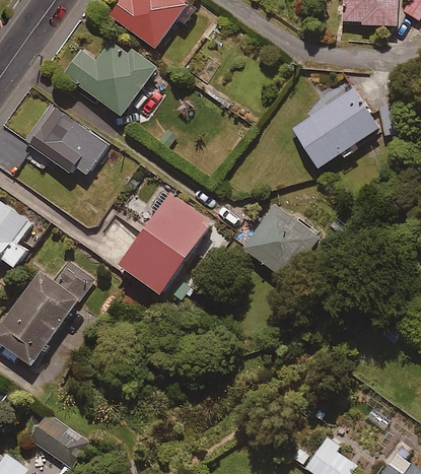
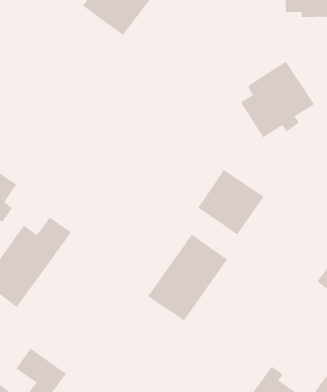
building: [63,41,156,117] -> none
building: [23,104,108,176] -> none
building: [118,193,212,295] -> [147,234,228,321]

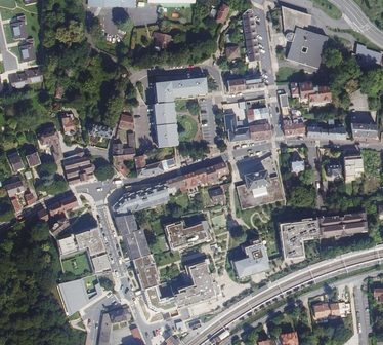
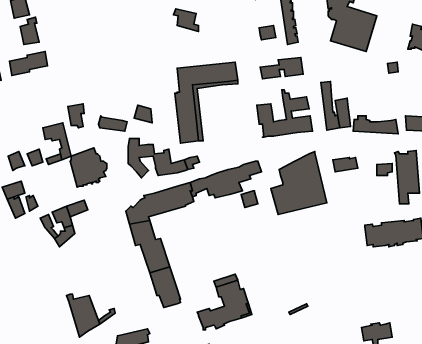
building: [291,82,331,105] -> none
building: [280,219,318,260] -> none
building: [165,221,209,250] -> none
building: [55,227,113,277] -> none
building: [235,238,272,280] -> none
building: [143,285,177,312] -> none

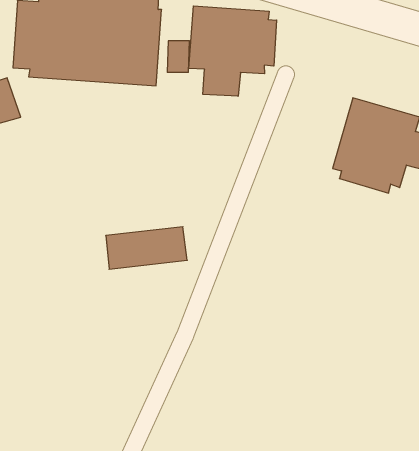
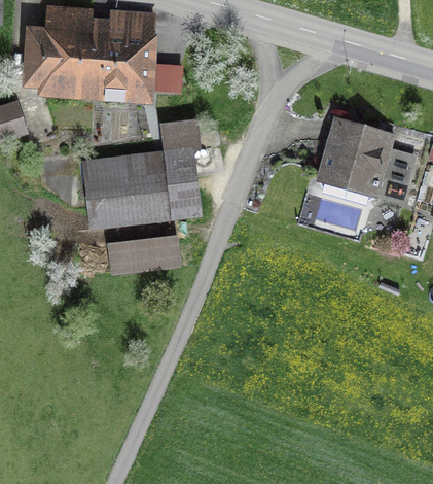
building: [189,6,277,96] -> none
building: none -> [81,117,202,229]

TASK TO COMPLETE: Go through the entries above and copy out every line that includes the word "none".

ANSWER TO THIS TASK:
building: [63,41,156,117] -> none
building: [23,104,108,176] -> none
building: [291,82,331,105] -> none
building: [280,219,318,260] -> none
building: [165,221,209,250] -> none
building: [55,227,113,277] -> none
building: [235,238,272,280] -> none
building: [143,285,177,312] -> none
building: [189,6,277,96] -> none
building: none -> [81,117,202,229]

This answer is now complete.